WORK REQUIRED: Check every line of the listing below for "AGND", and report how many lines have it, as a number with nothing more.

GIVEN DATA:
··········
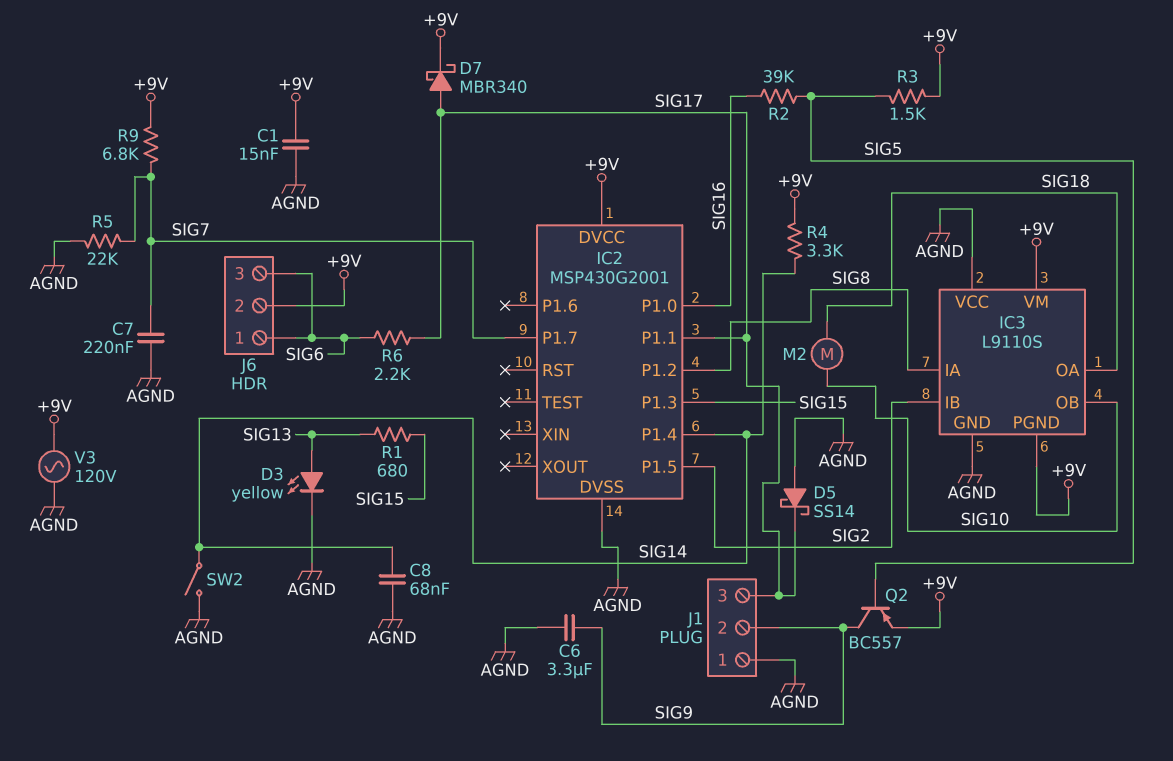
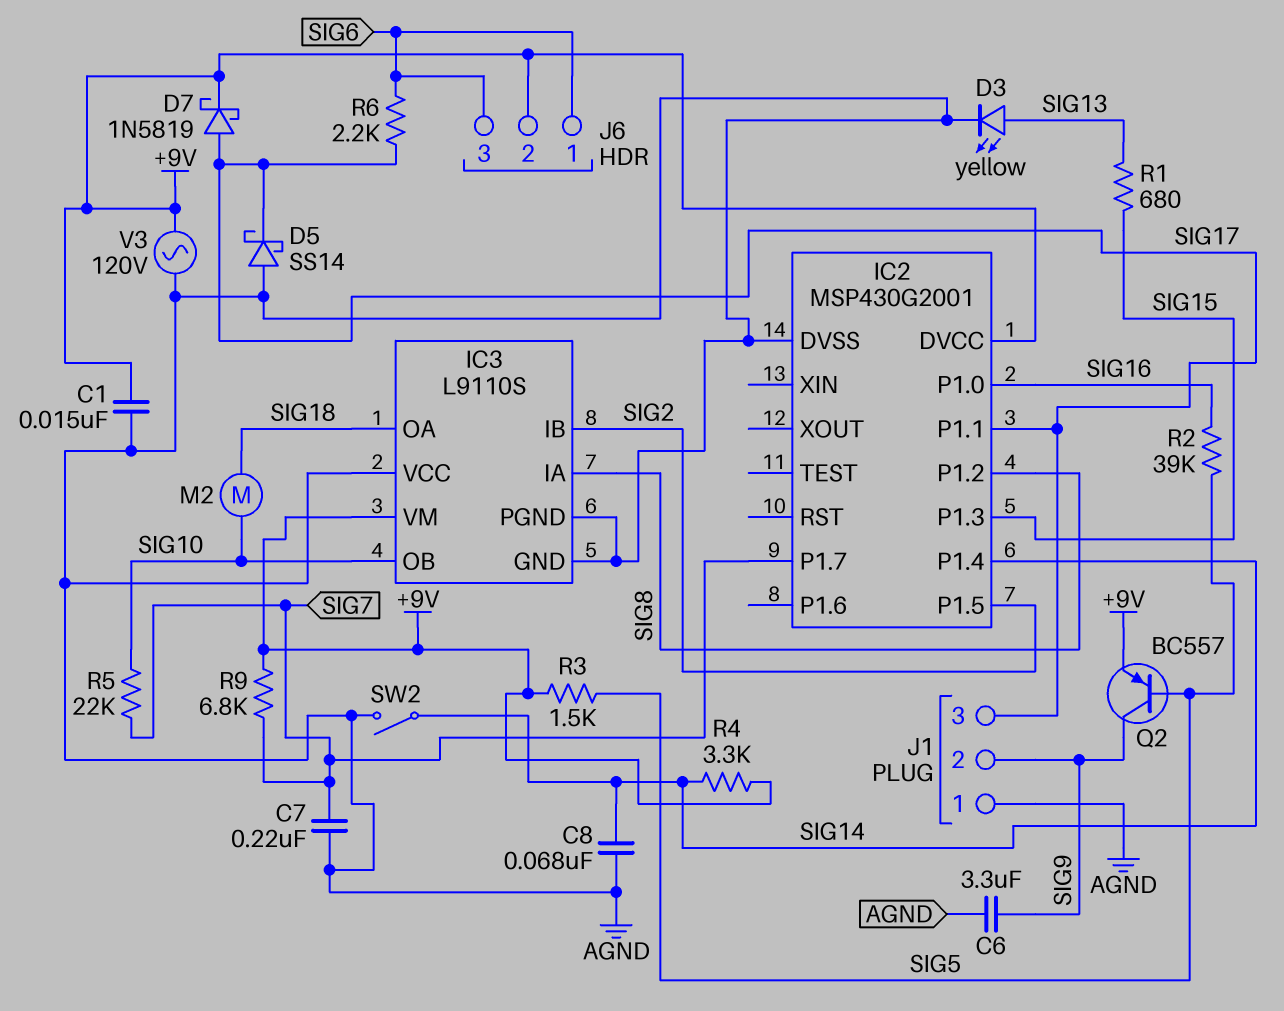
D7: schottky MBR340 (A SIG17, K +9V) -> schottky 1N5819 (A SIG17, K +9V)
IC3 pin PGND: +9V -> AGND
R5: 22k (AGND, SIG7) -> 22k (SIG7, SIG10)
··········
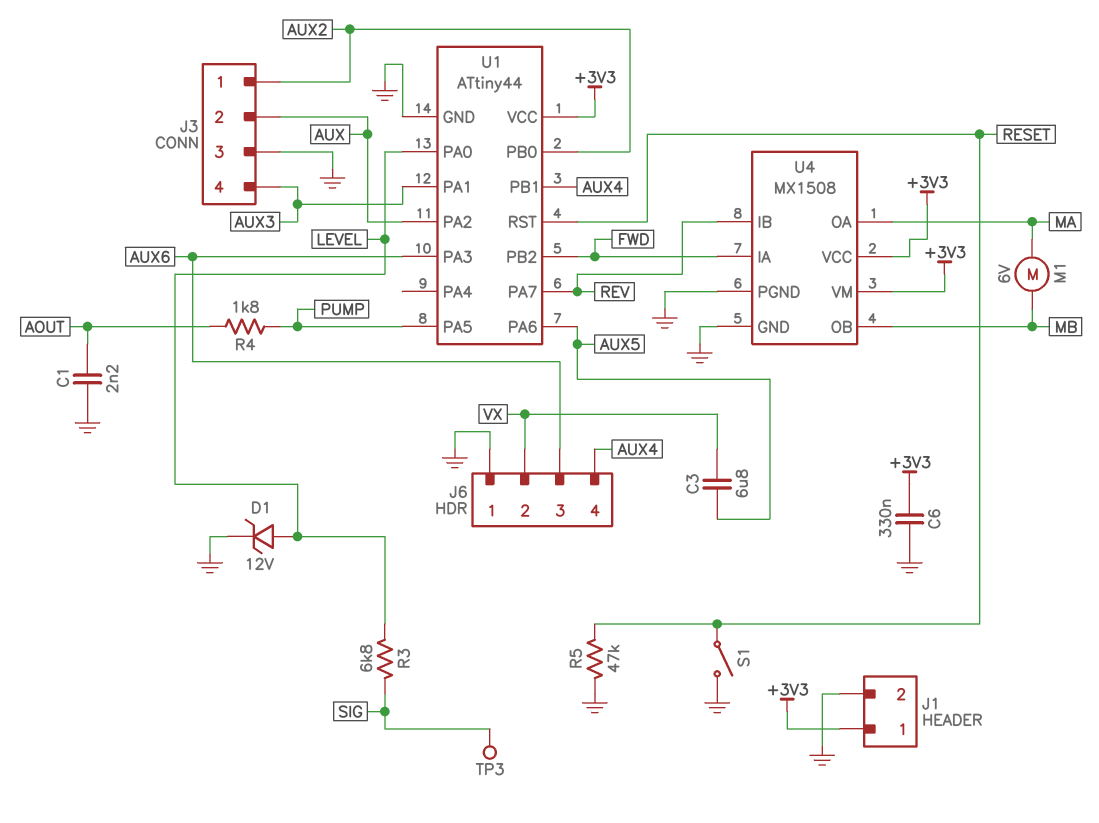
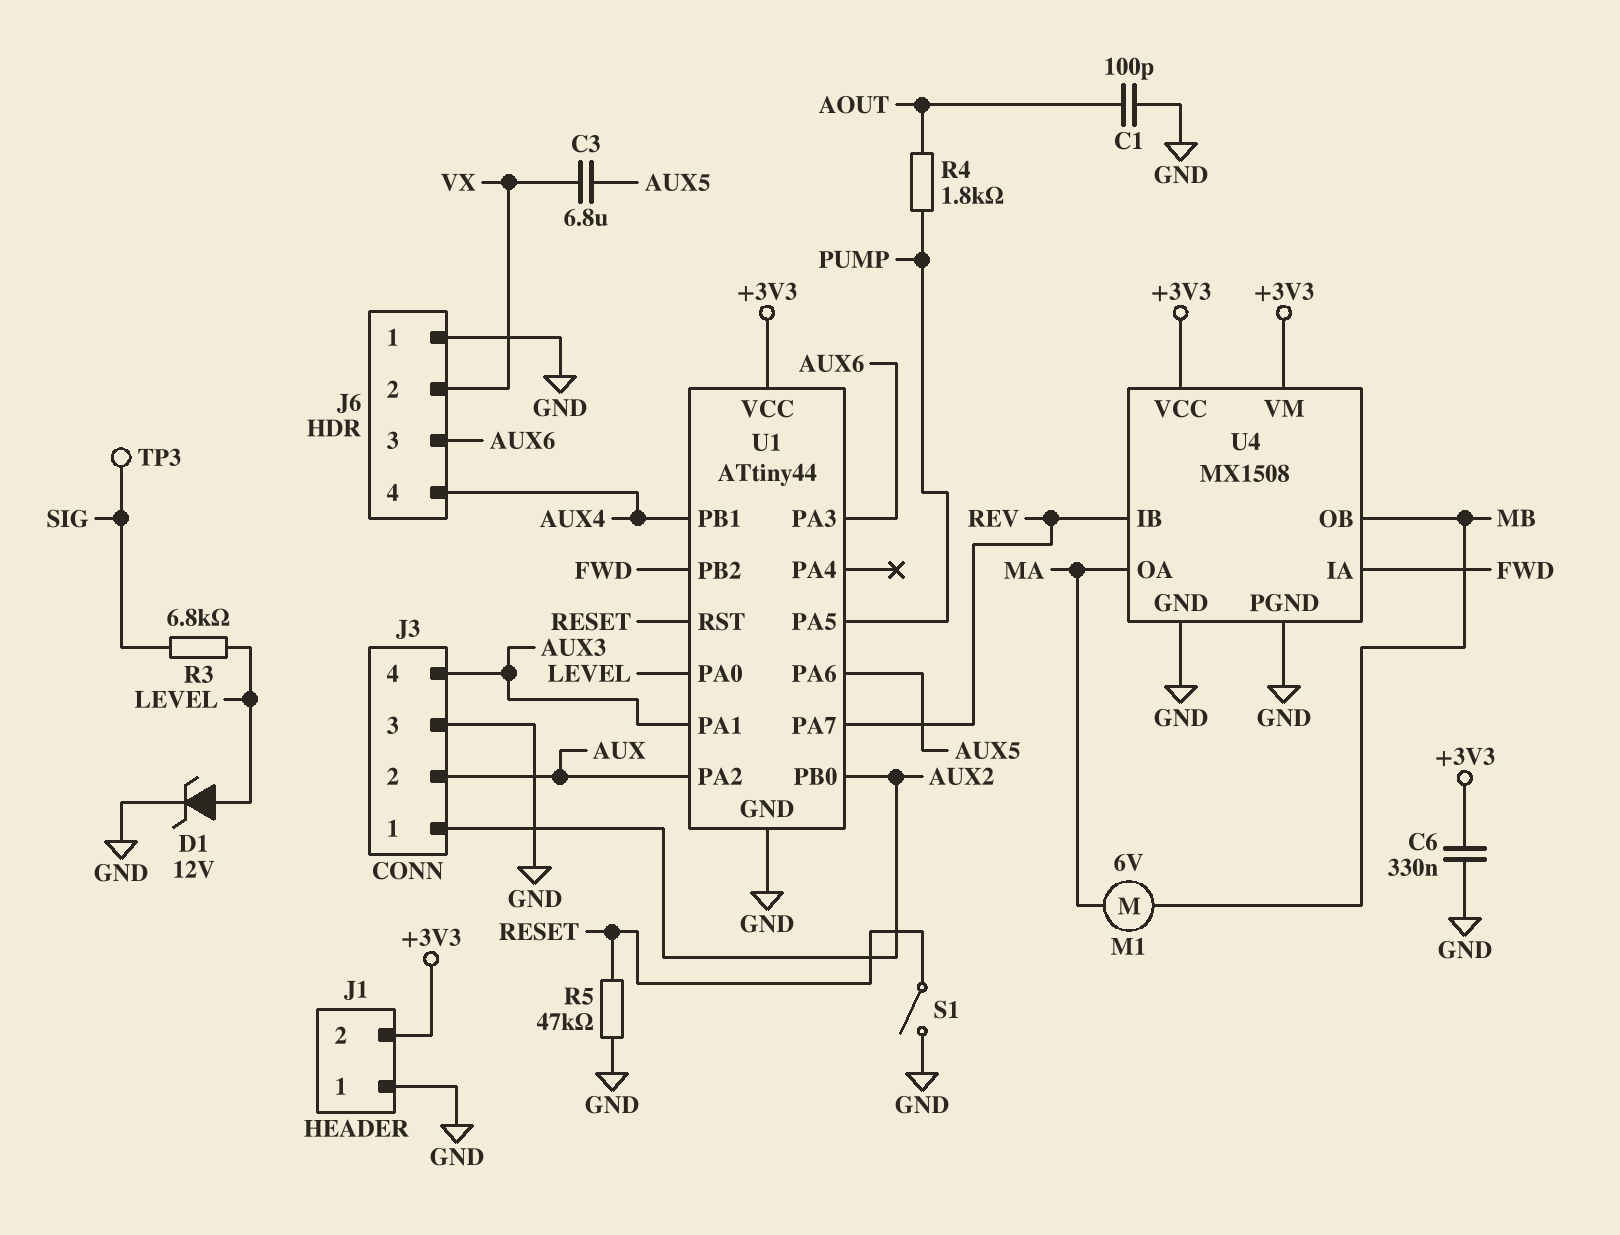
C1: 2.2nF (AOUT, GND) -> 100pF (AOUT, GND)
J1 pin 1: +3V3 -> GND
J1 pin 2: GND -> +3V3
··········
TASK ANSWER: 2